# Directions
Report how many lines in the listing below include the string "left", and write nothing more.

# Data for this task
——————————
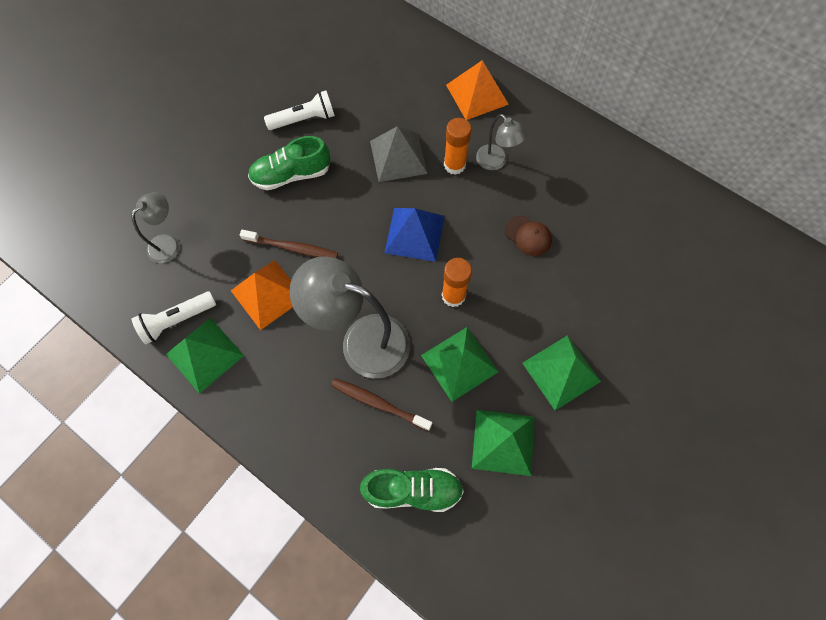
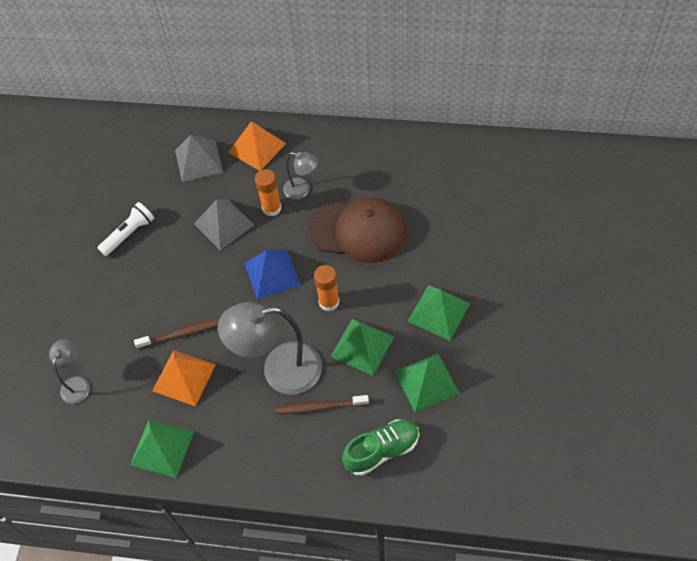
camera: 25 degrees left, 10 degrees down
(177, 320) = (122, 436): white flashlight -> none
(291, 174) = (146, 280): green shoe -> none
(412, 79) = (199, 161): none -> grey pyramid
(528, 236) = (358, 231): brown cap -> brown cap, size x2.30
——————————
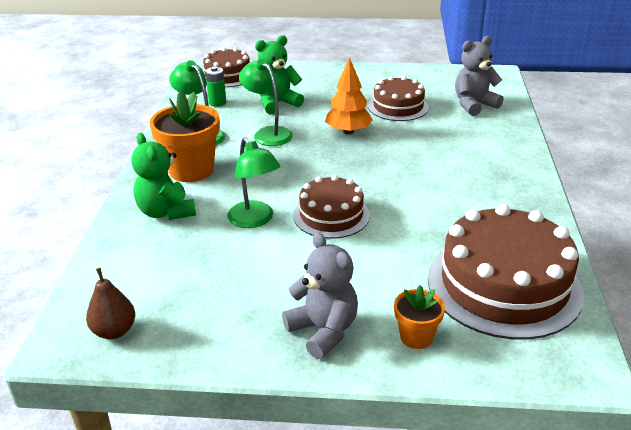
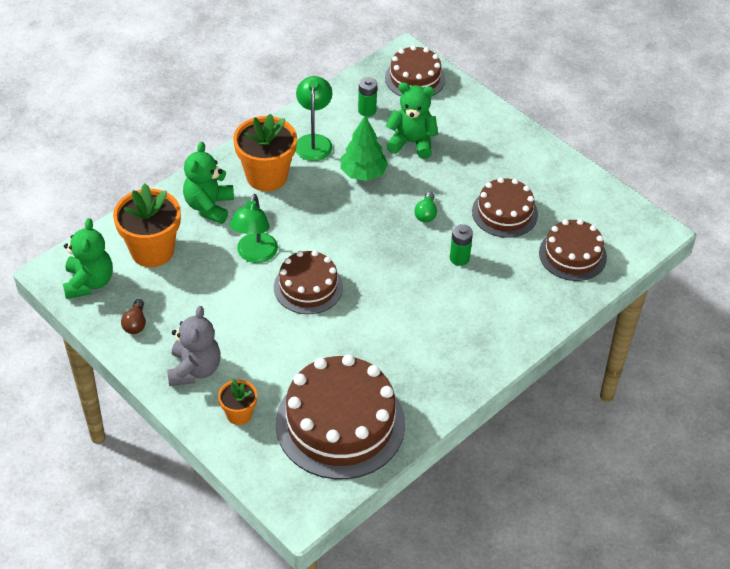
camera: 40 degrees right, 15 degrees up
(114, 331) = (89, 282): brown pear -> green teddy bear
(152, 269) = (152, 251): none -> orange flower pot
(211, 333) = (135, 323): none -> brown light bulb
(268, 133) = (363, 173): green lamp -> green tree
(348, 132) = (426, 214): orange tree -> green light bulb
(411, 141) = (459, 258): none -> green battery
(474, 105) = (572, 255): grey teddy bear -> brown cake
——————————
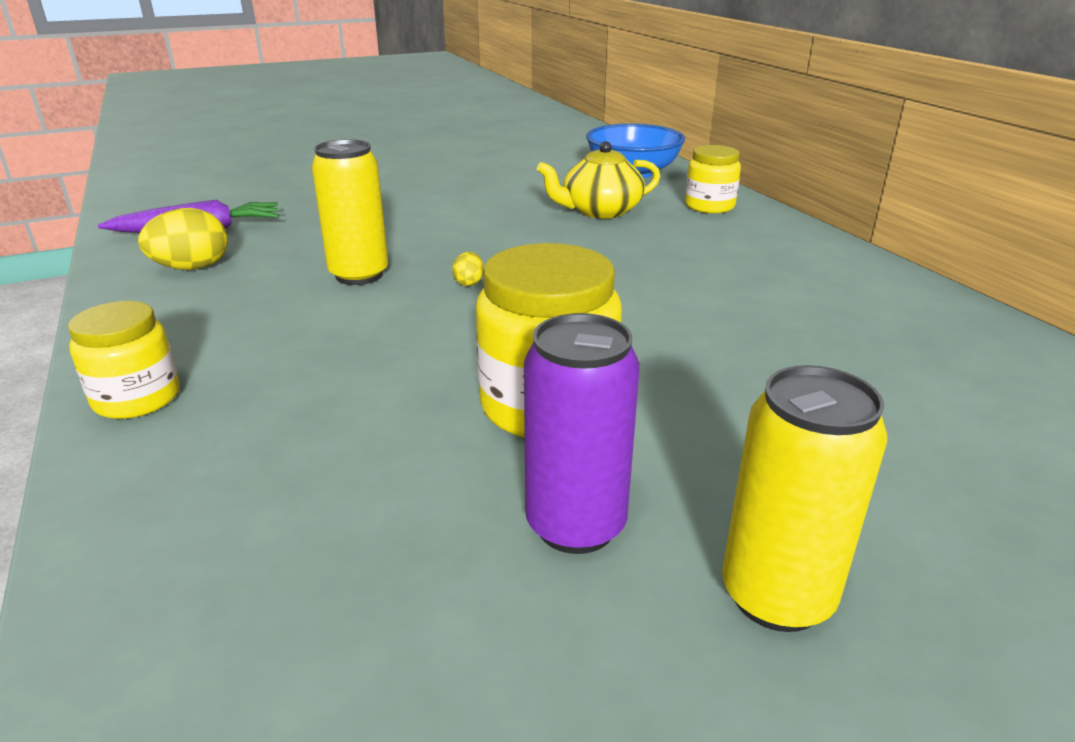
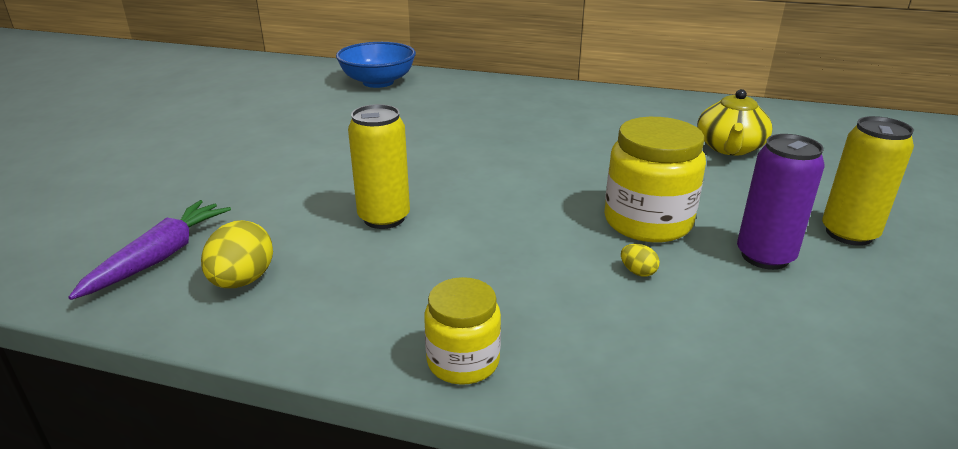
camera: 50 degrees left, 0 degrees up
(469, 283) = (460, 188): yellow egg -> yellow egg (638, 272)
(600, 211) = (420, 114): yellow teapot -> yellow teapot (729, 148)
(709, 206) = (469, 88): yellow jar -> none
——————————
# Solution
2